## [Task prompt]
Could you restate word for word every line of the records below, from the first one to the one holding "<375,283> | 75 degrees clockwise |"?

○ ○ ○ ○ ○

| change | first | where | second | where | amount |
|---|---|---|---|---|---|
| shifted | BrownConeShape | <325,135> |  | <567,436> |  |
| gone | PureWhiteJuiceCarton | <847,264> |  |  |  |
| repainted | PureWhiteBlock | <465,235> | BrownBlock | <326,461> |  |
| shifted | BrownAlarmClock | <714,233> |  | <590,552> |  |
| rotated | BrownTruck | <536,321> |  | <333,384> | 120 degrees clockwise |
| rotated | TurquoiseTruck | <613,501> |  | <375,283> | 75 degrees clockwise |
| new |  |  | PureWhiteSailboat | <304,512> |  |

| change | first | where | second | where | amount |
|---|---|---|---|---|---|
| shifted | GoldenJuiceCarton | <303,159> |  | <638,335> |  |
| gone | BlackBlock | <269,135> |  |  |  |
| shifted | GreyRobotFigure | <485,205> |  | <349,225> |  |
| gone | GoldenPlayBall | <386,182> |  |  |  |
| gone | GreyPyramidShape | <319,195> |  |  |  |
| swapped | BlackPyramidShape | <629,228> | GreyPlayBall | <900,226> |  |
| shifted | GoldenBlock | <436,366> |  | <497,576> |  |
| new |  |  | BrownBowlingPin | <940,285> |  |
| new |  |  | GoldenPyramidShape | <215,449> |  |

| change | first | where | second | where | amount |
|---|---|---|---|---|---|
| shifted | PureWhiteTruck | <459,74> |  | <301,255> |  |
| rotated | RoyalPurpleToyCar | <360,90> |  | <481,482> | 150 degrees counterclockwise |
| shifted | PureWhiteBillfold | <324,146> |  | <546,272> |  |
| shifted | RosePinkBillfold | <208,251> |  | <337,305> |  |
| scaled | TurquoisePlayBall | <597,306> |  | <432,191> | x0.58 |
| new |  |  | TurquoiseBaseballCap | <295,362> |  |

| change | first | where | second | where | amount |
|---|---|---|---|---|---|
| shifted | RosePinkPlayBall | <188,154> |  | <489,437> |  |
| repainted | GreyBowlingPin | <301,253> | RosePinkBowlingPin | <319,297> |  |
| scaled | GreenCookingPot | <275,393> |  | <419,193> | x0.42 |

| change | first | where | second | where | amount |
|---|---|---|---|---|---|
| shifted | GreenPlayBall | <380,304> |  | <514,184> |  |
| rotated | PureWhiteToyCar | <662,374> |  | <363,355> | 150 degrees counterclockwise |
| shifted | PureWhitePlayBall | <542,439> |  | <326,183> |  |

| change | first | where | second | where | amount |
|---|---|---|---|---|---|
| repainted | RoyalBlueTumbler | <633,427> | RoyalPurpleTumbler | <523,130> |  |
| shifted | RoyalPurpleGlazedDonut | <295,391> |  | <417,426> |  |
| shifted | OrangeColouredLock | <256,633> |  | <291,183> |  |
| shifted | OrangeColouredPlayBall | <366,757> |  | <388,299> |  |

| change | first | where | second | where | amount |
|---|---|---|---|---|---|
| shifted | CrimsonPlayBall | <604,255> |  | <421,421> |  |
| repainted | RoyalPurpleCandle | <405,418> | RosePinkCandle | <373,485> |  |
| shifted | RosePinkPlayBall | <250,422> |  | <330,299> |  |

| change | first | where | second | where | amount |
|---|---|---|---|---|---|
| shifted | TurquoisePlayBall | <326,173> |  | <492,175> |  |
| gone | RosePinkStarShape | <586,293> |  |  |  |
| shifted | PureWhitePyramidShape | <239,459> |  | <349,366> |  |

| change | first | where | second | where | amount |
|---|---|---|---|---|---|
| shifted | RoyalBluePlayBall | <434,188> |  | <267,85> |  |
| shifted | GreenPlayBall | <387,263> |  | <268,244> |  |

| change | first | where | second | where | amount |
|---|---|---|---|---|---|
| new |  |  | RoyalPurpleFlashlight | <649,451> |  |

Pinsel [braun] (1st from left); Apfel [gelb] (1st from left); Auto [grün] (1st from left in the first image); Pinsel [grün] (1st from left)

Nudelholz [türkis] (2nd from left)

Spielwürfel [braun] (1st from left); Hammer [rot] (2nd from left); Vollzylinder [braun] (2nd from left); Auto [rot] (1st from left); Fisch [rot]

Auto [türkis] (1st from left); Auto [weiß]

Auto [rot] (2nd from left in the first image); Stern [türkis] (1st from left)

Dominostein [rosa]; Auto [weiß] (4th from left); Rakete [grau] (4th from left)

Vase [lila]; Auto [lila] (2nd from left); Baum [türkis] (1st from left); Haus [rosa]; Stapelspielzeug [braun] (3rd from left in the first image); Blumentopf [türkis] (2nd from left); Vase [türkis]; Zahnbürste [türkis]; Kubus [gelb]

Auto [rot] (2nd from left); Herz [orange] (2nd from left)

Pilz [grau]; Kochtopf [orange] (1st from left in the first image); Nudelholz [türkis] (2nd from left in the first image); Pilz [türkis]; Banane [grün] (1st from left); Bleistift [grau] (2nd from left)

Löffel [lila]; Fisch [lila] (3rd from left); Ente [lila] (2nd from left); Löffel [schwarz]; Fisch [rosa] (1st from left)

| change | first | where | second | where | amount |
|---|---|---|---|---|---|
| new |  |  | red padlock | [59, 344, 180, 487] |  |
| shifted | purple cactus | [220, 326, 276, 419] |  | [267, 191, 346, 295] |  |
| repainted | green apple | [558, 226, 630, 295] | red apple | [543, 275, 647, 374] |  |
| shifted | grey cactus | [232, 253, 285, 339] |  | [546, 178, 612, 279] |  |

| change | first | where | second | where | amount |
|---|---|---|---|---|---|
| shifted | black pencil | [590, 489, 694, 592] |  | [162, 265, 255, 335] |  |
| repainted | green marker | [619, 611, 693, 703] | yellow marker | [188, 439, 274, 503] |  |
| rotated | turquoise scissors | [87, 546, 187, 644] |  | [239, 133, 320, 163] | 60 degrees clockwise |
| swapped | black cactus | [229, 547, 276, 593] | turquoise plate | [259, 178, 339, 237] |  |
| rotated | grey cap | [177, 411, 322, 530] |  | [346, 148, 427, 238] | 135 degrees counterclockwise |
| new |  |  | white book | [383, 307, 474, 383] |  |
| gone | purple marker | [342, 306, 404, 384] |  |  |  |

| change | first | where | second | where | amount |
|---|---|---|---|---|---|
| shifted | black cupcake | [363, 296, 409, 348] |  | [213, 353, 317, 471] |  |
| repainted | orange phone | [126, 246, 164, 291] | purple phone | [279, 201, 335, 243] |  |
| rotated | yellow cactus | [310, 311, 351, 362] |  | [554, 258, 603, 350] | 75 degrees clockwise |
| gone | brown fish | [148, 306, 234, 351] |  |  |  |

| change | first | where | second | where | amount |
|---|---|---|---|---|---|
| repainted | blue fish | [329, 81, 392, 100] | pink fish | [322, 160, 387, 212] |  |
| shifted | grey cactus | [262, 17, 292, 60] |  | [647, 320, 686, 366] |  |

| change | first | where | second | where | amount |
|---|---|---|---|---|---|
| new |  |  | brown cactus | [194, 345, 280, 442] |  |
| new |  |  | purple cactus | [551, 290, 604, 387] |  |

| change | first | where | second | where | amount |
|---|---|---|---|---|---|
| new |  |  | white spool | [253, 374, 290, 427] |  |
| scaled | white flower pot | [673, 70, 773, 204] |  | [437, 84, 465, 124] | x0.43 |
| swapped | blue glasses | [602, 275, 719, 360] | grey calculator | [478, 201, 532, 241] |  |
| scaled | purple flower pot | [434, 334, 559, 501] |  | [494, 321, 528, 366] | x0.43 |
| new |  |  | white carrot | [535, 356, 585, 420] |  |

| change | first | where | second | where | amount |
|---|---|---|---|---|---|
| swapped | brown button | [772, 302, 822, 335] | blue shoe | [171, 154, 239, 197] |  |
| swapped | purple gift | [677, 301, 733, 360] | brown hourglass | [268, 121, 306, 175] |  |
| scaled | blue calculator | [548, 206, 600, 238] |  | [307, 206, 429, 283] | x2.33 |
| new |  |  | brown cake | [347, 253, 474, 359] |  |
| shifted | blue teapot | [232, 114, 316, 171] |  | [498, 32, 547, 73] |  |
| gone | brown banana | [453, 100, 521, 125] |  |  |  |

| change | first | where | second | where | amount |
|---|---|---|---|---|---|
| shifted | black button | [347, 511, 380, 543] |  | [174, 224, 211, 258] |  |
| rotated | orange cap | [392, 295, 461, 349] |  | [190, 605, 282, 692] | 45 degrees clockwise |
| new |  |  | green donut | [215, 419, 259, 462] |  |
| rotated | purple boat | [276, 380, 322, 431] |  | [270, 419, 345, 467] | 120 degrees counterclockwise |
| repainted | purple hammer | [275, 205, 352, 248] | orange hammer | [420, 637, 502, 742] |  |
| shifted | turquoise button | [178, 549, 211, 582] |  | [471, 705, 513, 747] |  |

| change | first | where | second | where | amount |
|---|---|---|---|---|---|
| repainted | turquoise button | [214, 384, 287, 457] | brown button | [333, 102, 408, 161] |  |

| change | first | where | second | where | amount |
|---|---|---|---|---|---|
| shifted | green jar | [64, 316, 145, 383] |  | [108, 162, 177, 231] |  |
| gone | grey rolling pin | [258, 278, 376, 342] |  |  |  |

○ ○ ○ ○ ○

## [Completed task]
| change | first | where | second | where | amount |
|---|---|---|---|---|---|
| shifted | BrownConeShape | <325,135> |  | <567,436> |  |
| gone | PureWhiteJuiceCarton | <847,264> |  |  |  |
| repainted | PureWhiteBlock | <465,235> | BrownBlock | <326,461> |  |
| shifted | BrownAlarmClock | <714,233> |  | <590,552> |  |
| rotated | BrownTruck | <536,321> |  | <333,384> | 120 degrees clockwise |
| rotated | TurquoiseTruck | <613,501> |  | <375,283> | 75 degrees clockwise |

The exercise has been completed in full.